> Data excerpt:
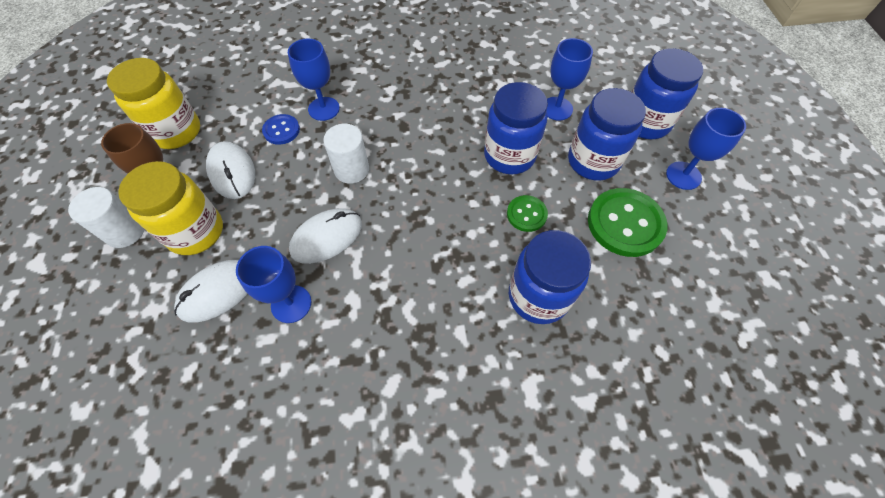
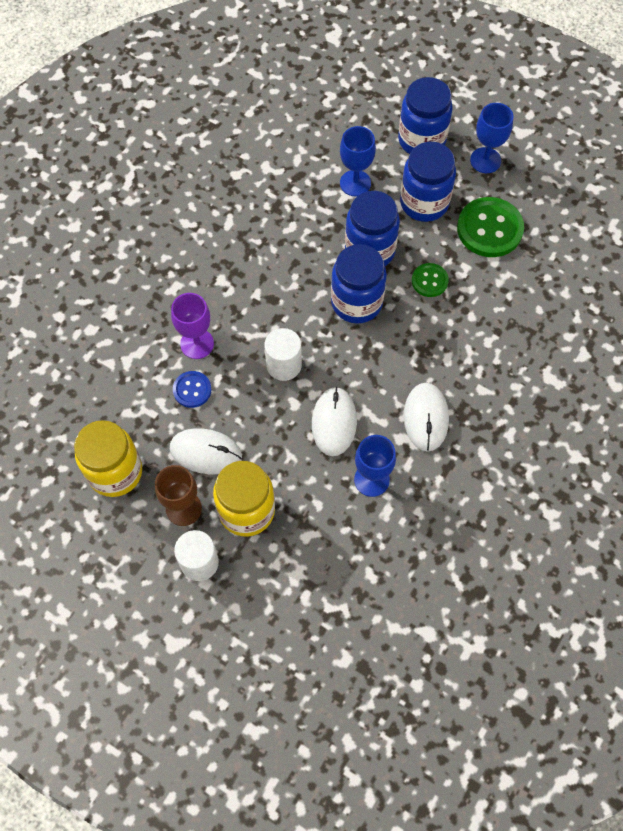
camera: 50 degrees left, 5 degrees up
(218, 292) = (319, 523): white mouse -> white mouse (426, 418)
(324, 109) = (197, 344): blue goblet -> purple goblet
(538, 296) = (496, 325): blue jar -> blue jar (356, 302)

> What the task requires: Select every line in the material above where the string "blue" occurs, and copy it.

> Completed task:
(324, 109) = (197, 344): blue goblet -> purple goblet
(538, 296) = (496, 325): blue jar -> blue jar (356, 302)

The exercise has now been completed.